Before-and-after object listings
======

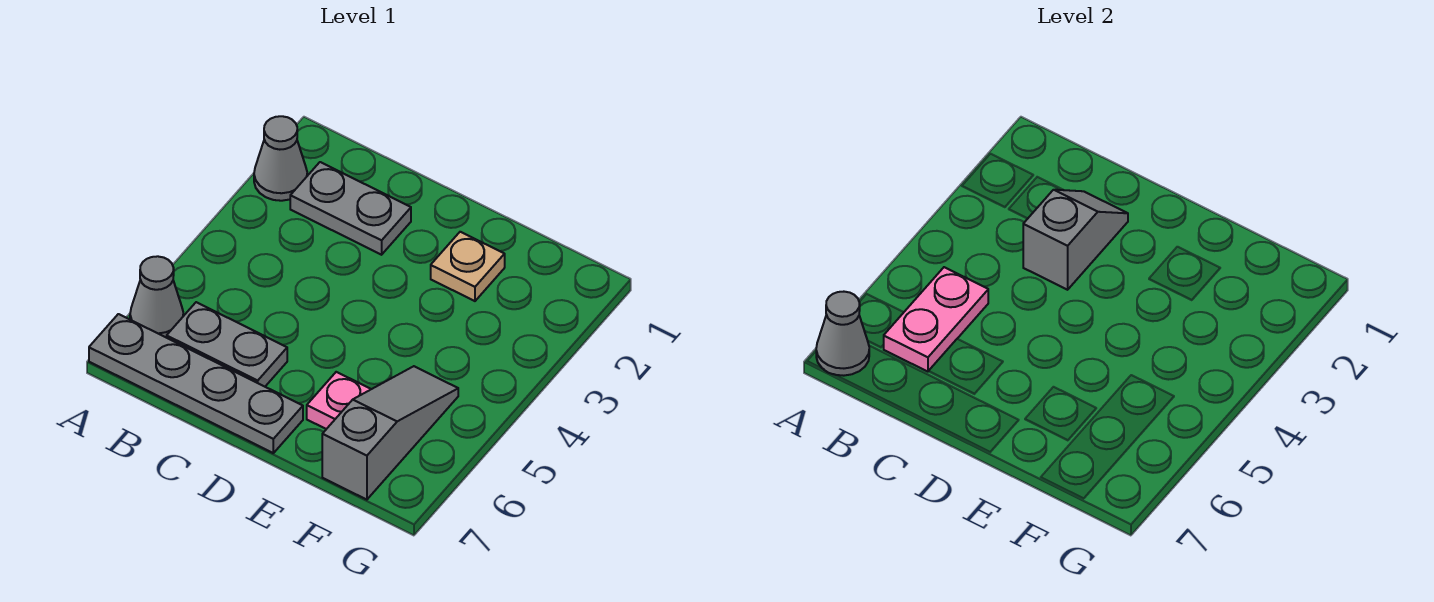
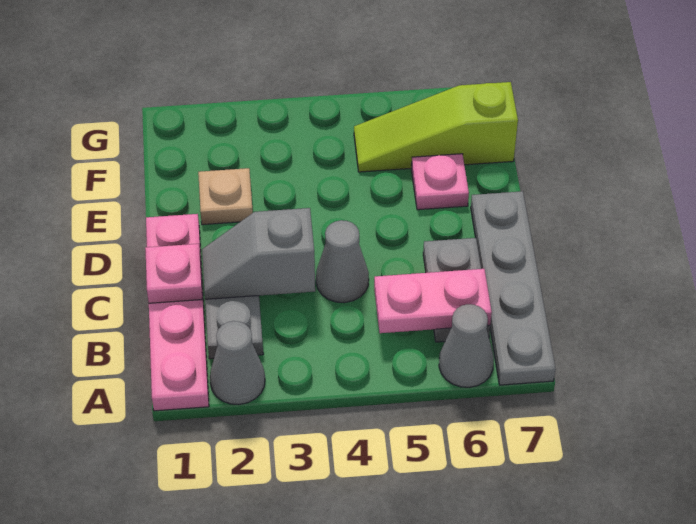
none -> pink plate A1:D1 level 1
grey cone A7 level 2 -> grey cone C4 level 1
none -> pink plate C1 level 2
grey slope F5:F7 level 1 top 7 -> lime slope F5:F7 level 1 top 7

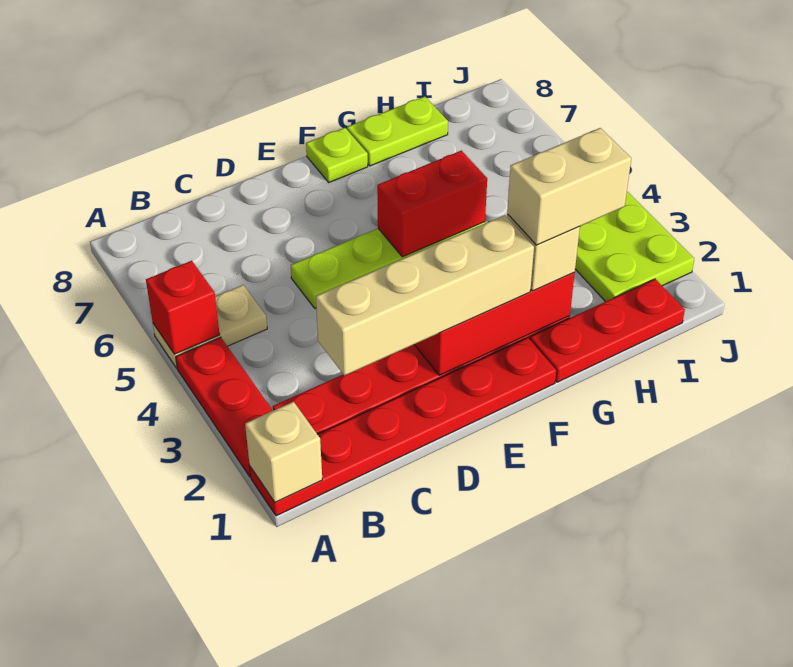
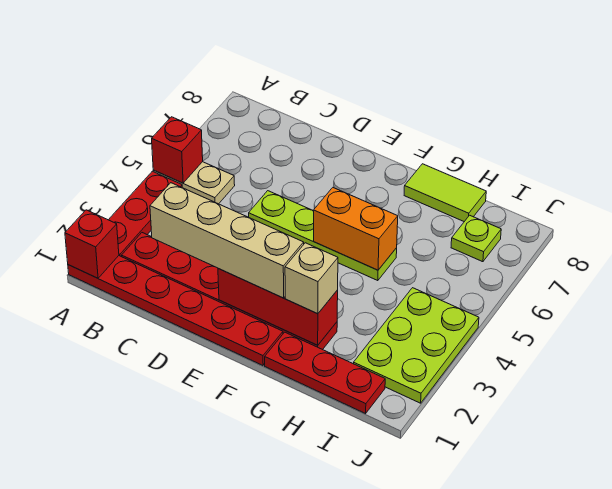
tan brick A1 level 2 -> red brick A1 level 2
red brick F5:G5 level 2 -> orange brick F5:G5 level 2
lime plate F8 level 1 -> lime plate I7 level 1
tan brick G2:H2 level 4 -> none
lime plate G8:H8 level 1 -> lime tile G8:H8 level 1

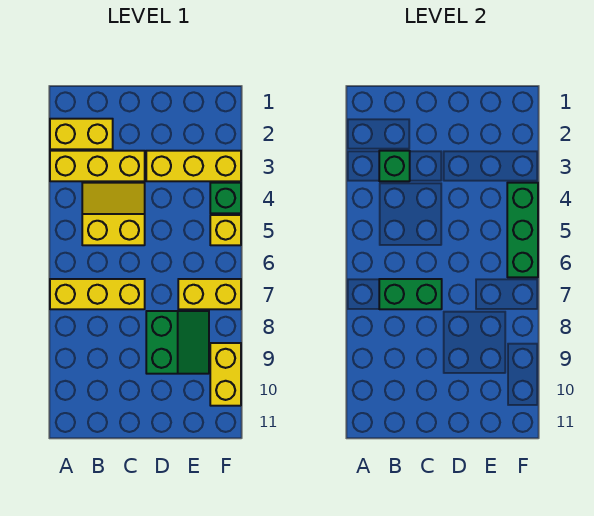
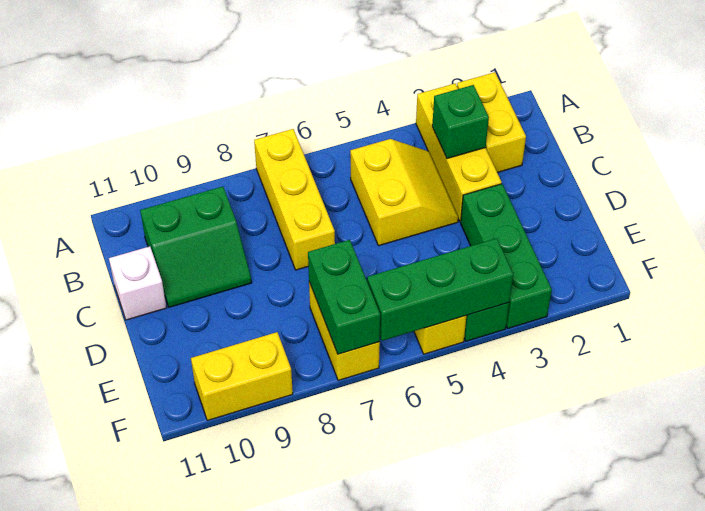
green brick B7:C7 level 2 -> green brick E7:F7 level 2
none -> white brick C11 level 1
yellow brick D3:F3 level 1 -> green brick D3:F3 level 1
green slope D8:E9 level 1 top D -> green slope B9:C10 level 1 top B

======

DESCRIPTION OF THE TASK - How many lines in the records contain the word "slope"? Answer with the number alone.

ANSWER SECTION - 2